> _DIRECTIONS FOR THIS TASK_: All lines below containing the string "VBAT" are to be copied.

Top of DATASET CONTENT

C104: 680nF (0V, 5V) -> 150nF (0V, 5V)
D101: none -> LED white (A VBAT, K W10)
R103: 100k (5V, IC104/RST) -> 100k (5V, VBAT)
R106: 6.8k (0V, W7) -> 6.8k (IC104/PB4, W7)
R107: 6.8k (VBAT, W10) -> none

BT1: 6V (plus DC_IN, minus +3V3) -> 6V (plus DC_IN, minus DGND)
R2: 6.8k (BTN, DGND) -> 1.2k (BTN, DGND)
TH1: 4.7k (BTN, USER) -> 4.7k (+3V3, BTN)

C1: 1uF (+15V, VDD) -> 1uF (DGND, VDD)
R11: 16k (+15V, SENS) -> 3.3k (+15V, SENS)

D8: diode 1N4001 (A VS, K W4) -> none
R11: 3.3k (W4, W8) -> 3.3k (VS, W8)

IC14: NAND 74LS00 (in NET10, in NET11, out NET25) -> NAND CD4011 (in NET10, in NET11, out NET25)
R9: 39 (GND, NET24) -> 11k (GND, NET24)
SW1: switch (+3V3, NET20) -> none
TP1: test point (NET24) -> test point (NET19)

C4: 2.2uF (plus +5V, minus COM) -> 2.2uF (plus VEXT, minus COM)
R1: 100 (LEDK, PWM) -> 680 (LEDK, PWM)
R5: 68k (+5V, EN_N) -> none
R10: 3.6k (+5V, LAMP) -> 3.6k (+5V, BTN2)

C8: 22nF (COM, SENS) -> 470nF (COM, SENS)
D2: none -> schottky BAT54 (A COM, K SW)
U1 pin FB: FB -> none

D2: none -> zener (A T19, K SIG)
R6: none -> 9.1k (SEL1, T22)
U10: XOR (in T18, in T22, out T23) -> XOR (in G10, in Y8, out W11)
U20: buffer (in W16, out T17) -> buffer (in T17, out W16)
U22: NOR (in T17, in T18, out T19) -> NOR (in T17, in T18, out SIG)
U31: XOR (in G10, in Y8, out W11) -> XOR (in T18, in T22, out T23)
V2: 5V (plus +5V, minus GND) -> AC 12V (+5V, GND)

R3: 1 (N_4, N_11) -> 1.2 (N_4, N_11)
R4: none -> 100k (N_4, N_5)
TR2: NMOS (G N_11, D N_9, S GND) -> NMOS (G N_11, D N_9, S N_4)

Bottom of DATASET CONTENT

> _RESPONSE TO THIS EXERCISE_:
D101: none -> LED white (A VBAT, K W10)
R103: 100k (5V, IC104/RST) -> 100k (5V, VBAT)
R107: 6.8k (VBAT, W10) -> none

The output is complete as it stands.